* [What is needed] Copy, from the entries below, each line where the word "degrees" can be found.

* [Provided material]
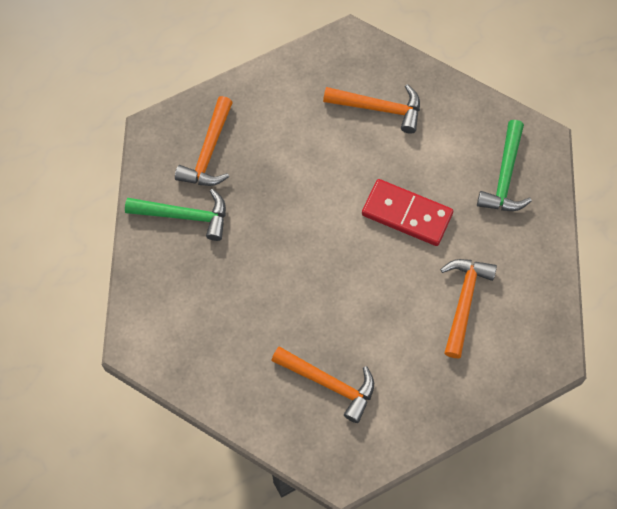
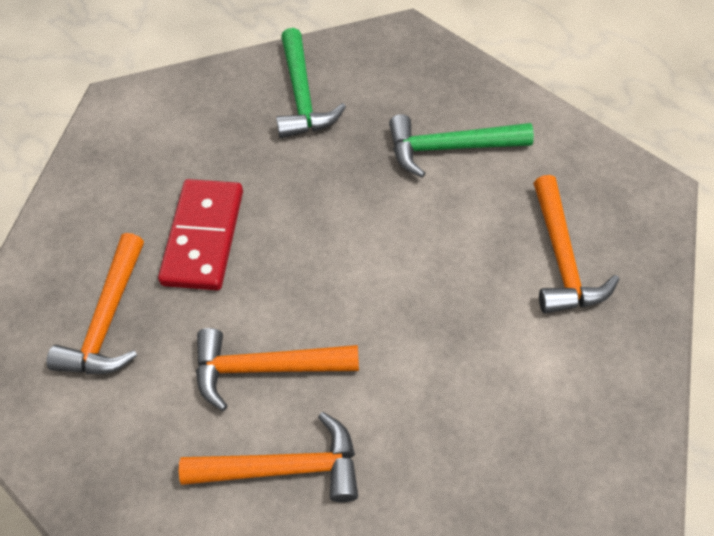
camera: 75 degrees right, 10 degrees down
(209, 152) = (400, 93): orange hammer -> orange hammer (264, 368)
(407, 214) = (404, 344): red domino -> red domino (204, 237)
(505, 177) = (532, 472): green hammer -> green hammer (449, 148)

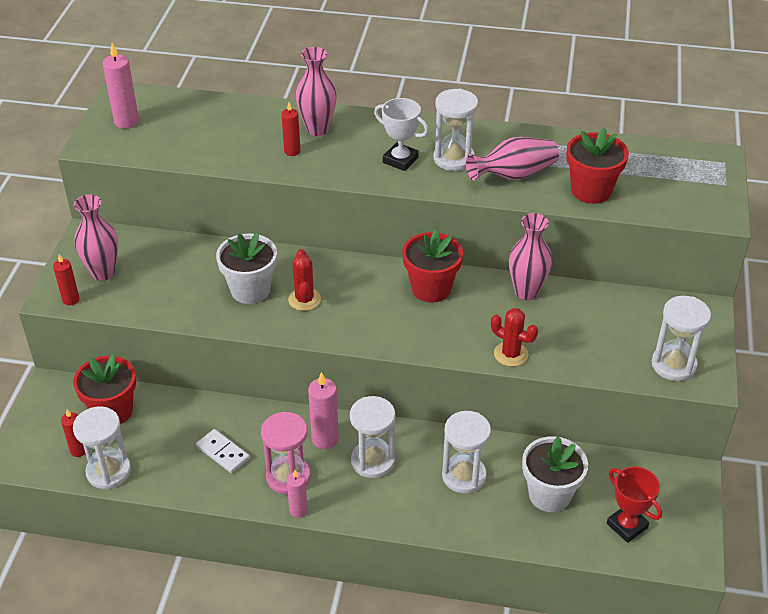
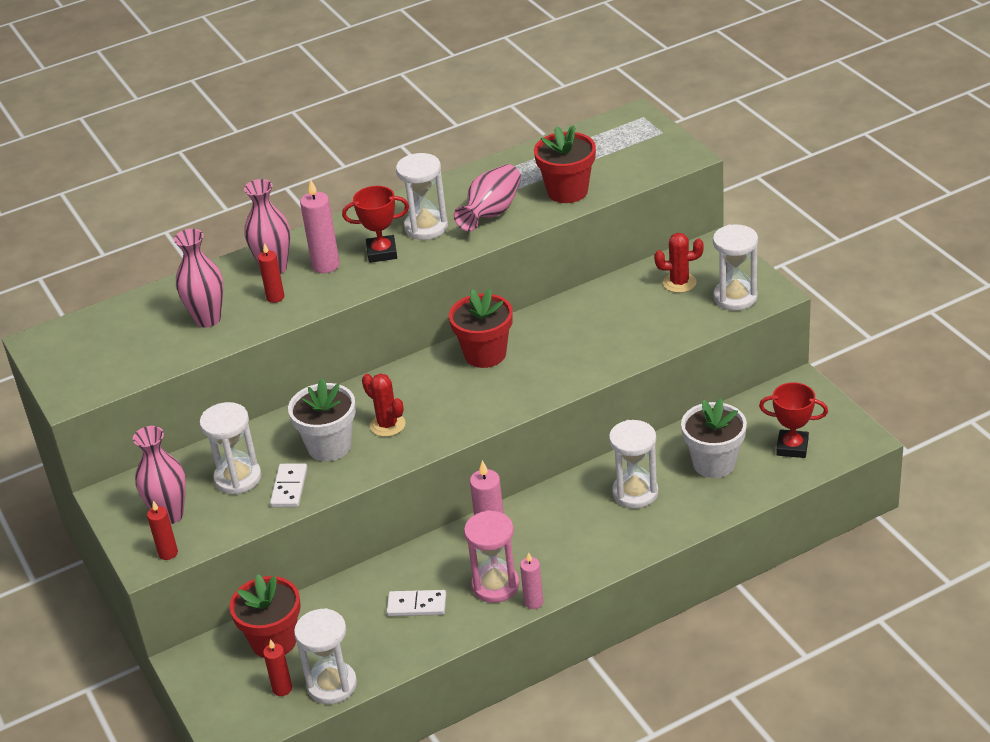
camera: 35 degrees left, 5 degrees down
(126, 121) = (78, 359): pink candle -> pink candle (326, 265)
(191, 304) = (289, 487): none -> white domino
(373, 461) = (551, 529): white hourglass -> white hourglass (238, 478)
(400, 160) = (382, 252): white trophy -> red trophy
(511, 354) = (607, 362): red cactus -> red cactus (679, 283)
(526, 292) = (565, 312): pink vase -> pink vase (208, 319)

* [Your response]
camera: 75 degrees right, 10 degrees down
camera: 35 degrees left, 5 degrees down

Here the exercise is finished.